**SOURCE MATERIAL:**
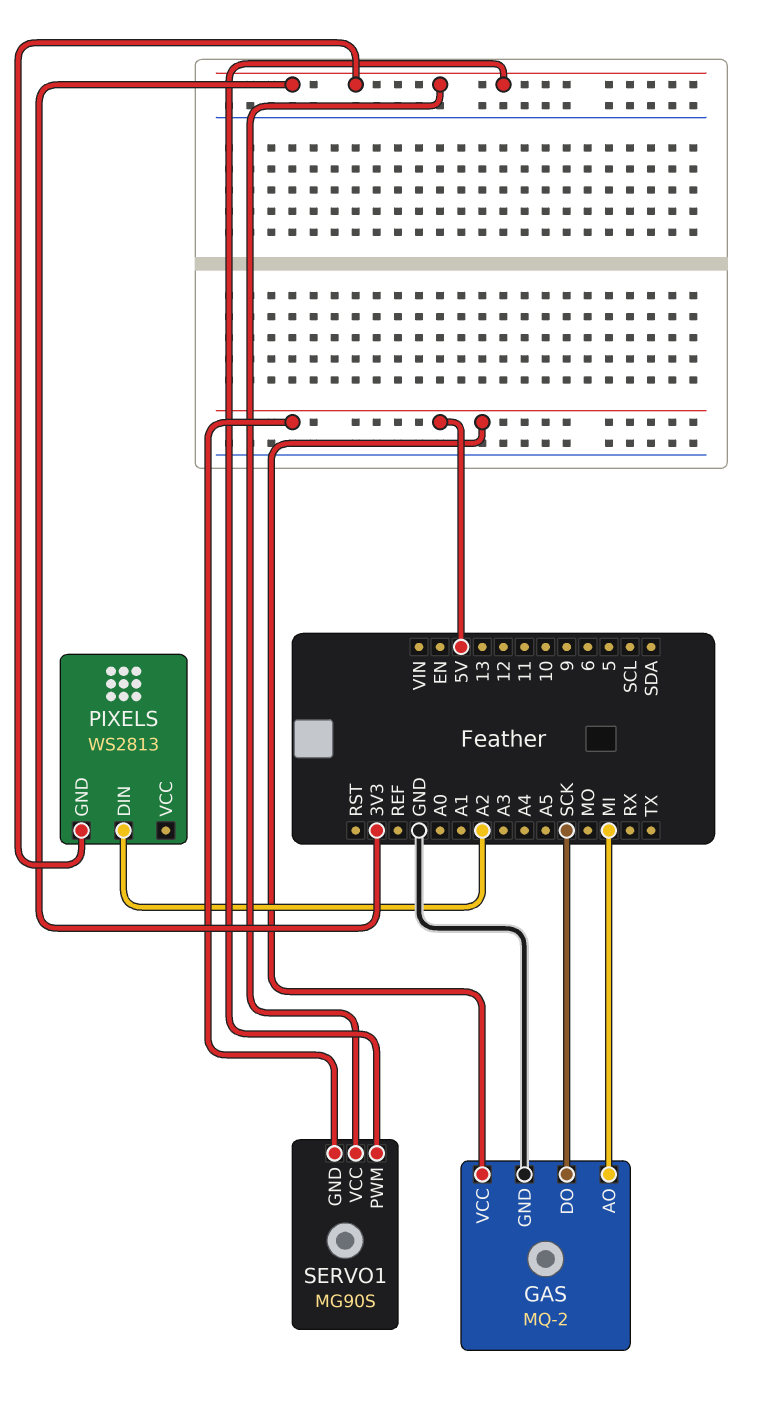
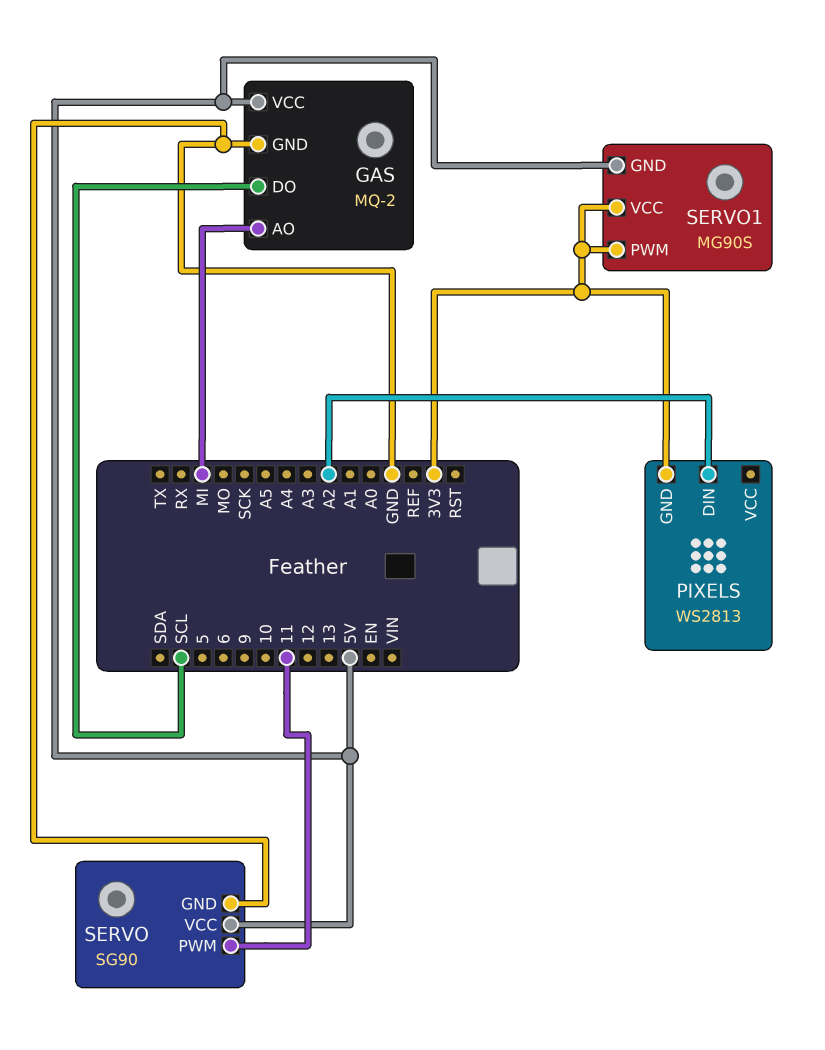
GAS pin DO: SCK -> SCL
SERVO: none -> SG90
SERVO pin GND: none -> GND
SERVO pin PWM: none -> 11
SERVO pin VCC: none -> 5V

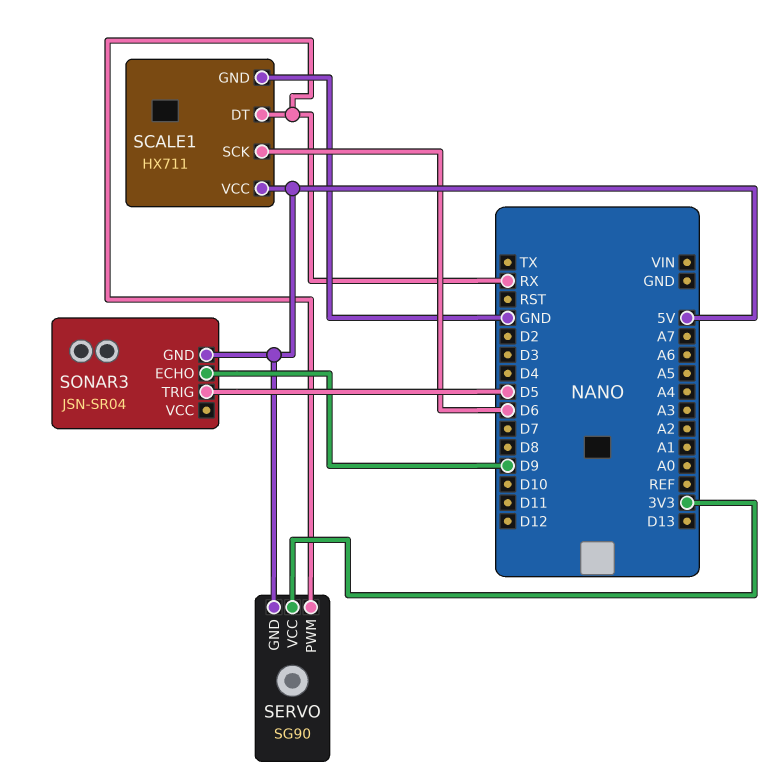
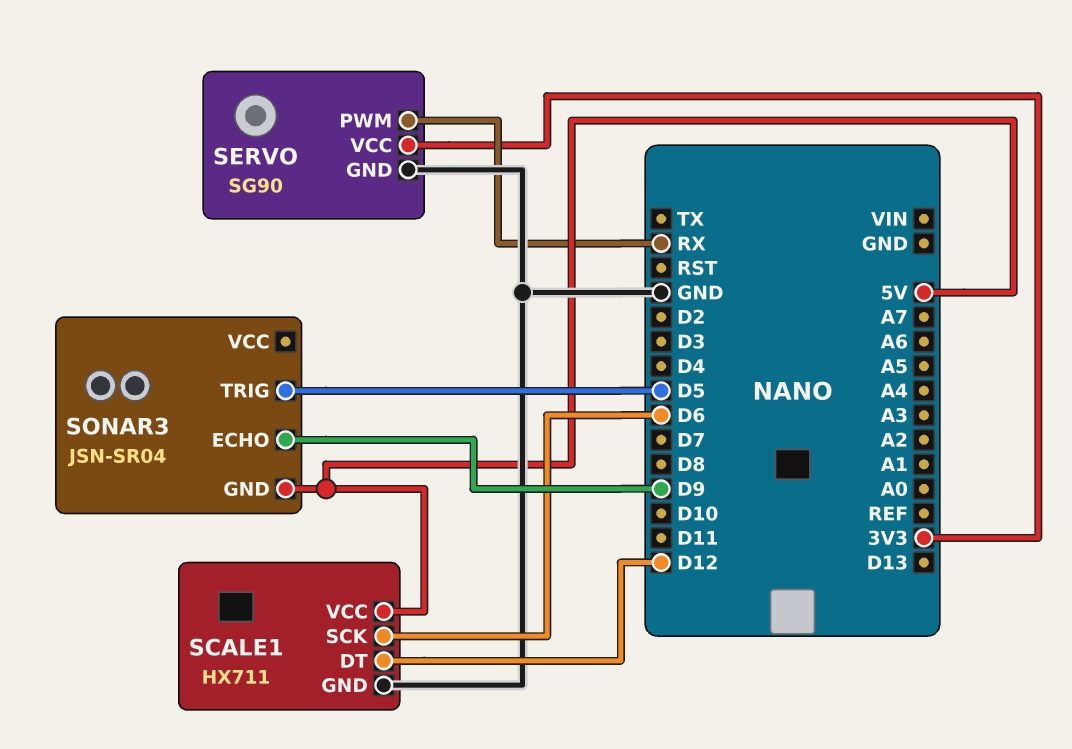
SCALE1 pin DT: RX -> D12
SERVO pin GND: 5V -> GND

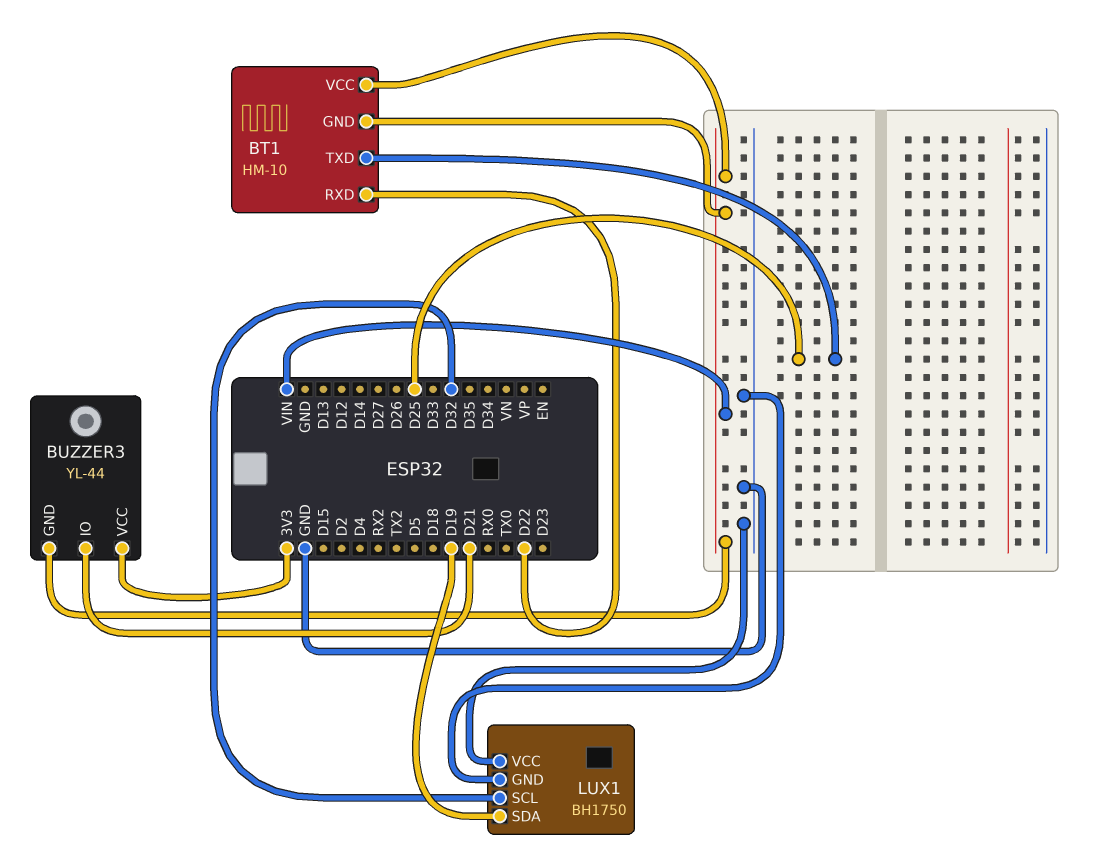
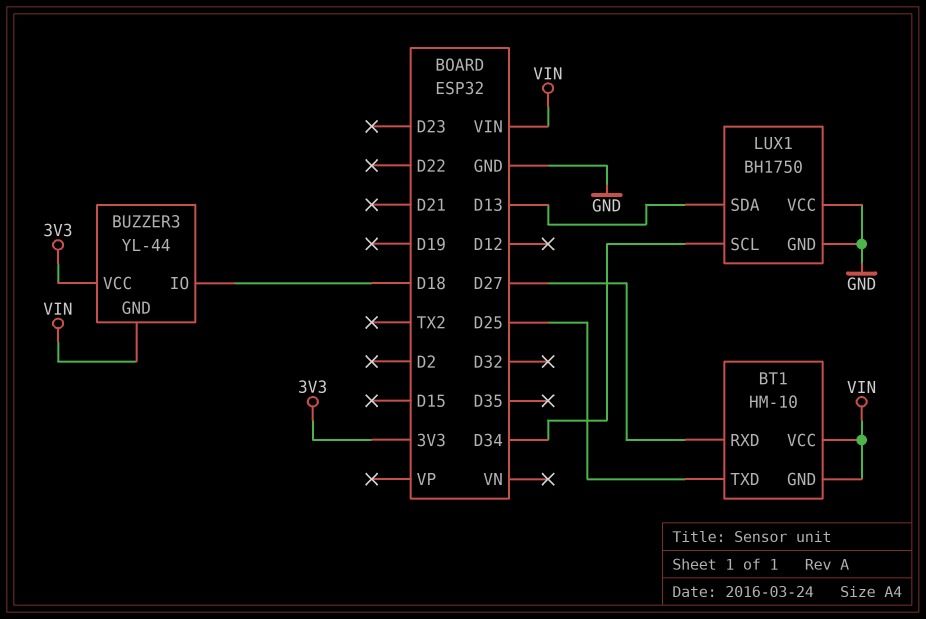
BT1 pin RXD: D22 -> D27
BUZZER3 pin IO: D21 -> D18
LUX1 pin SCL: D32 -> D34
LUX1 pin SDA: D19 -> D13

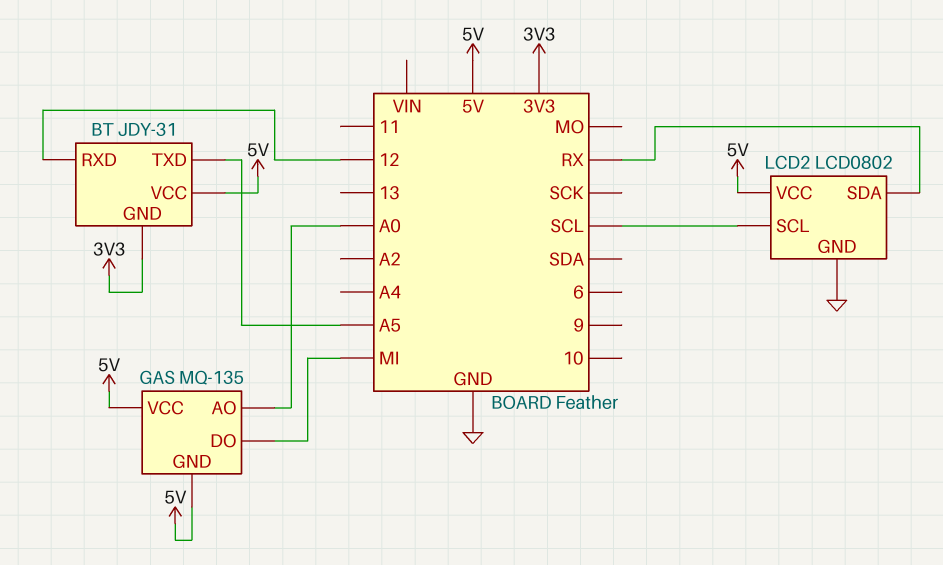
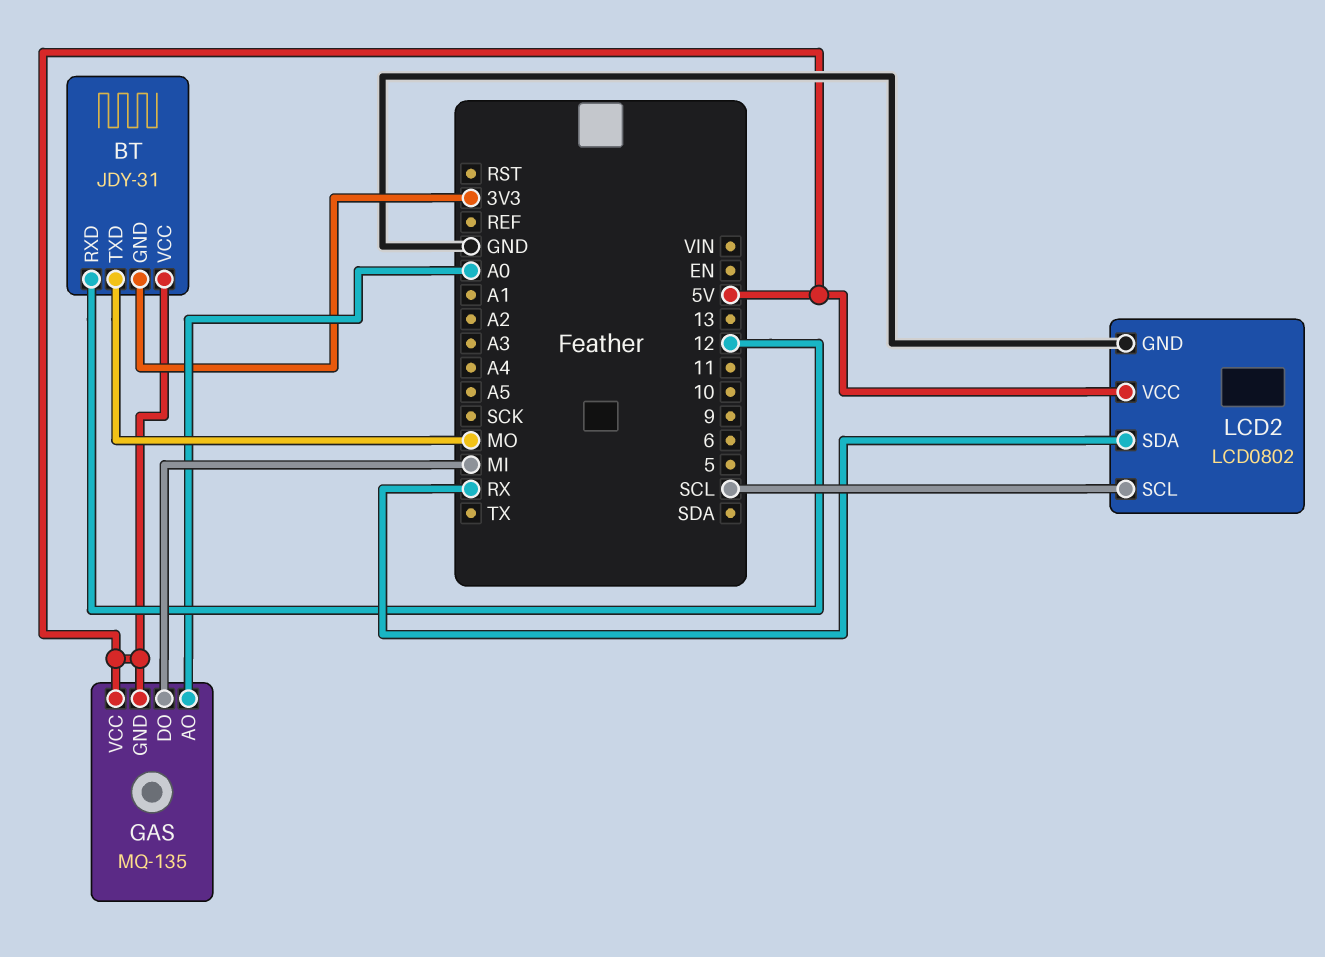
BT pin TXD: A5 -> MO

**YOUR ASSIGNMENT:** Please go through the entries and show every line with the word "SERVO".

**COMPLETED TASK:**
SERVO: none -> SG90
SERVO pin GND: none -> GND
SERVO pin PWM: none -> 11
SERVO pin VCC: none -> 5V
SERVO pin GND: 5V -> GND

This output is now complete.